Required action
Write out again, unchanged, the line that has "RTC: PCF8523 -> DS1307" and each following line through the end of the entries below; leave pictures out.

##### Given entries

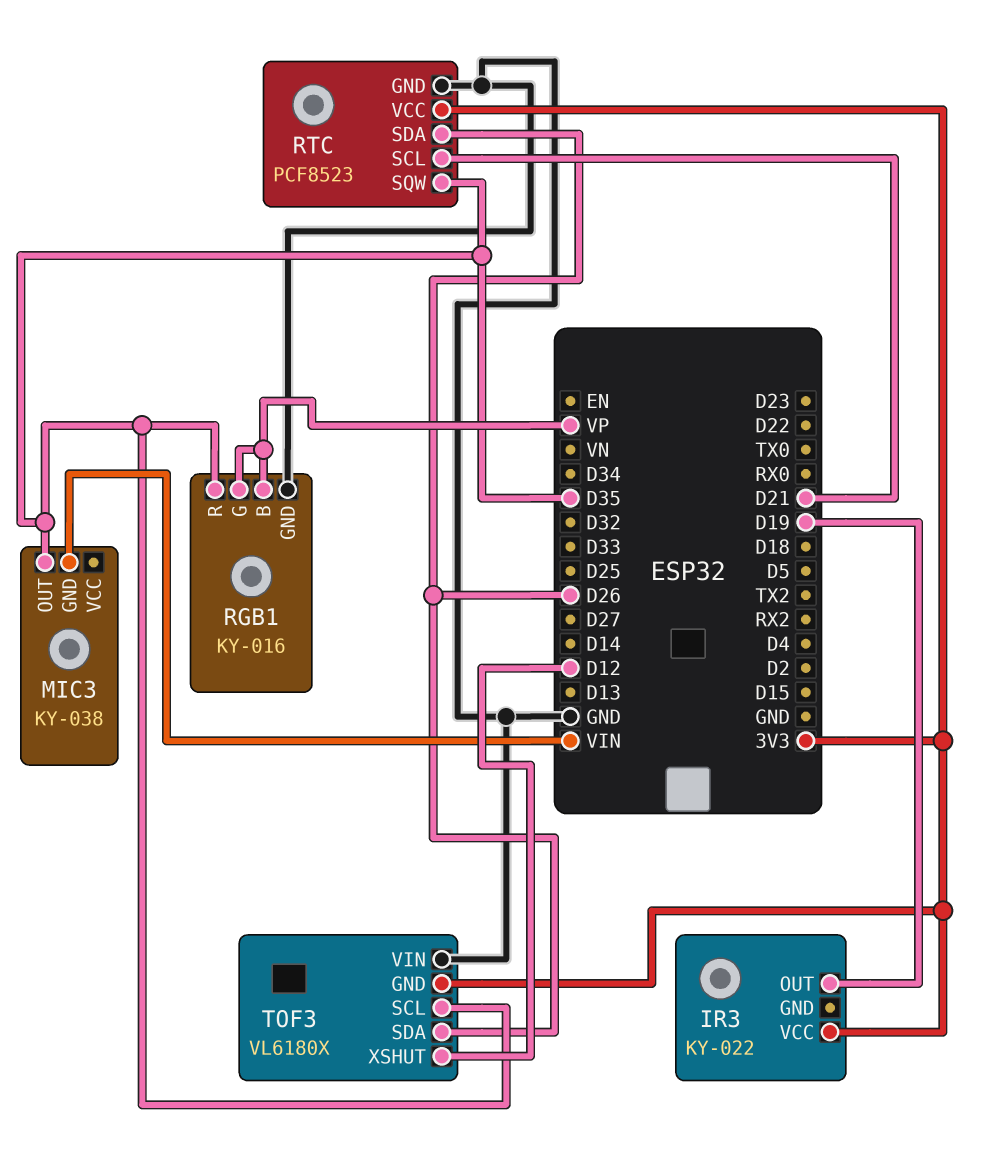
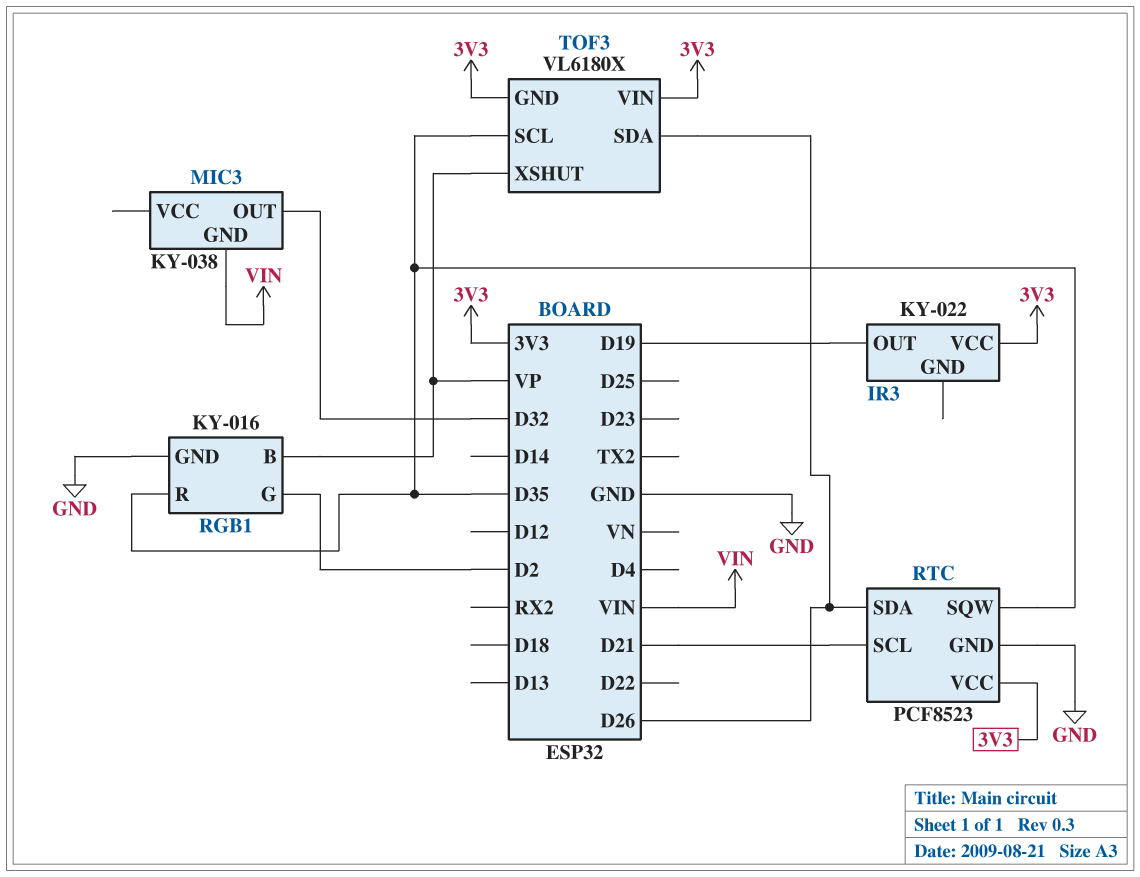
MIC3 pin OUT: D35 -> D32
RGB1 pin G: VP -> D2
TOF3 pin VIN: GND -> 3V3
TOF3 pin XSHUT: D12 -> VP

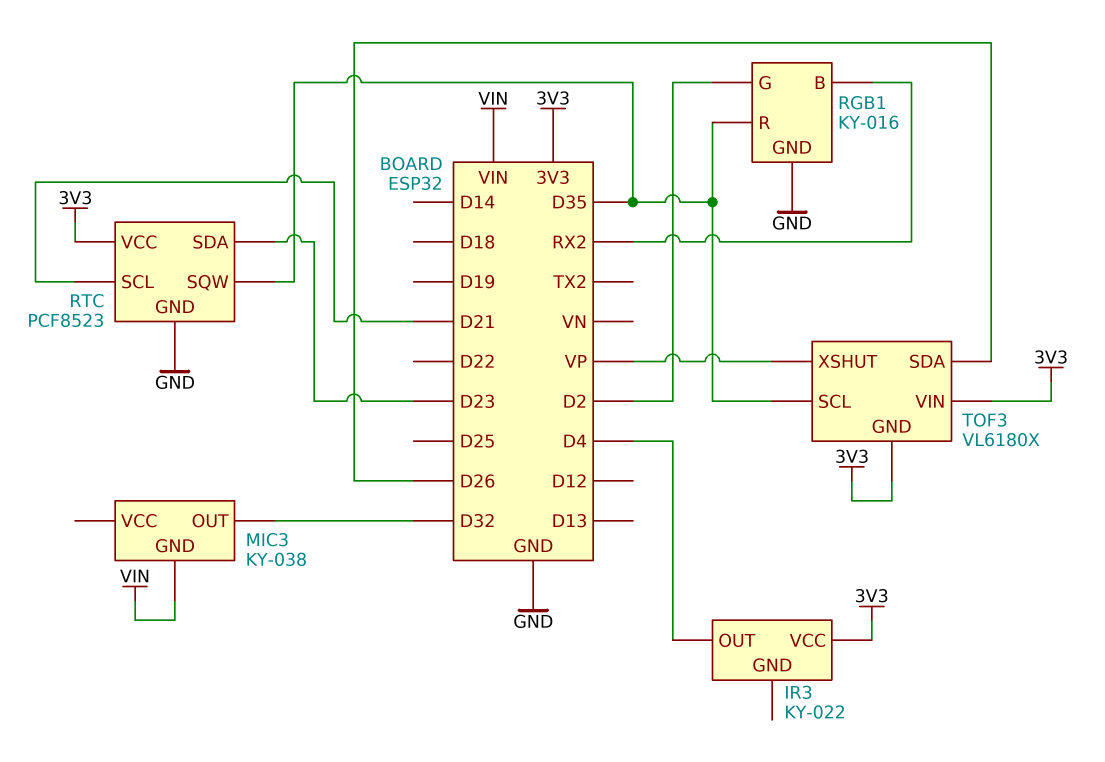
IR3 pin OUT: D19 -> D4
RGB1 pin B: VP -> RX2
RTC pin SDA: D26 -> D23

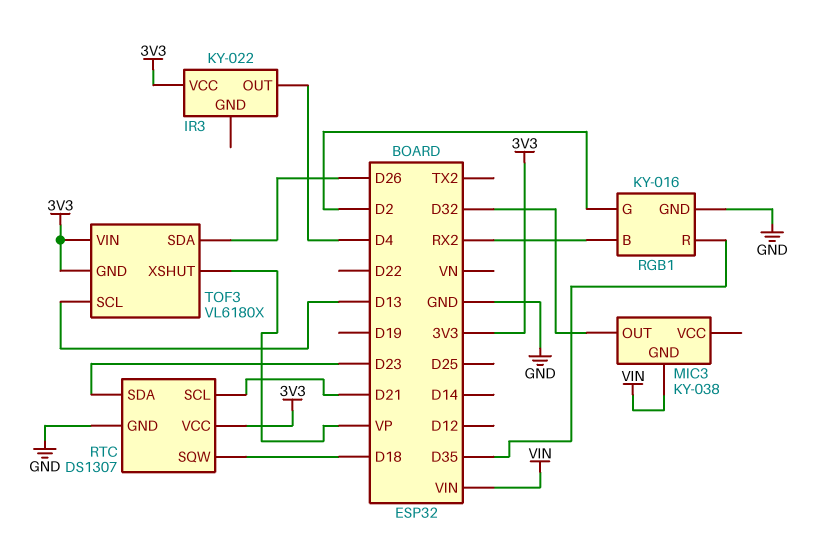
RTC: PCF8523 -> DS1307
RTC pin SQW: D35 -> D18
TOF3 pin SCL: D35 -> D13

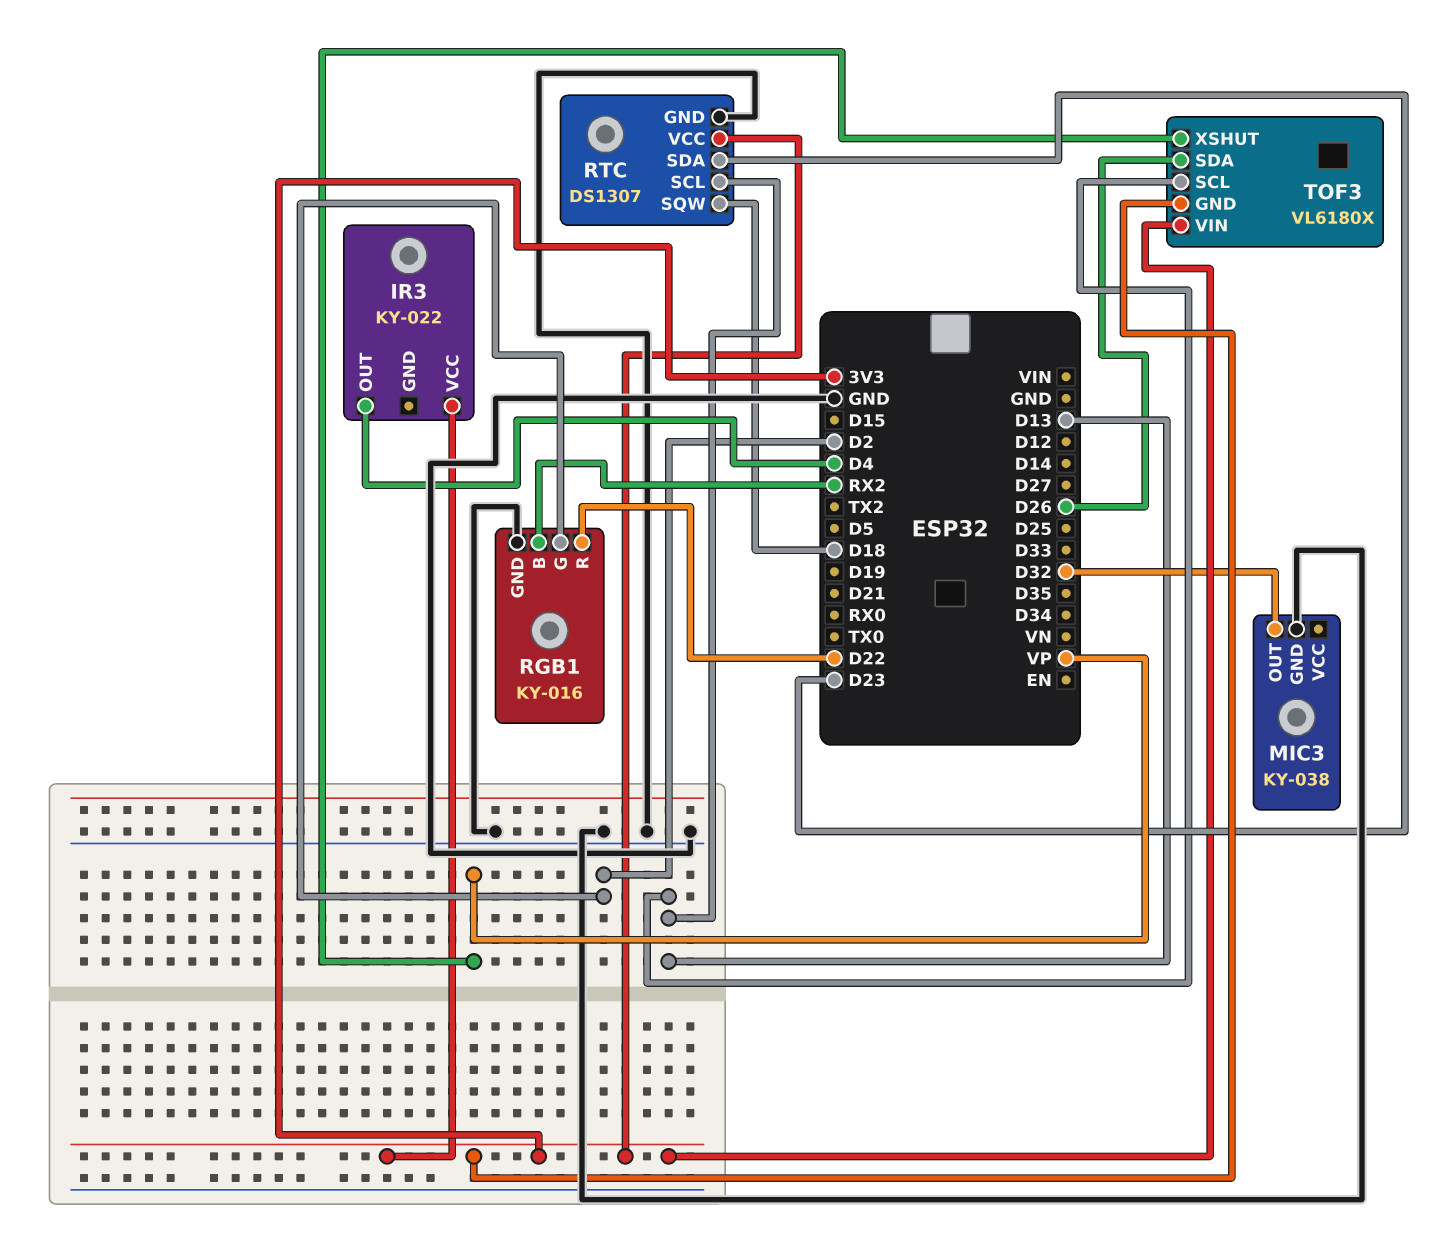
MIC3 pin GND: VIN -> GND
RGB1 pin R: D35 -> D22
RTC pin SCL: D21 -> D13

##########

Response area
RTC: PCF8523 -> DS1307
RTC pin SQW: D35 -> D18
TOF3 pin SCL: D35 -> D13

MIC3 pin GND: VIN -> GND
RGB1 pin R: D35 -> D22
RTC pin SCL: D21 -> D13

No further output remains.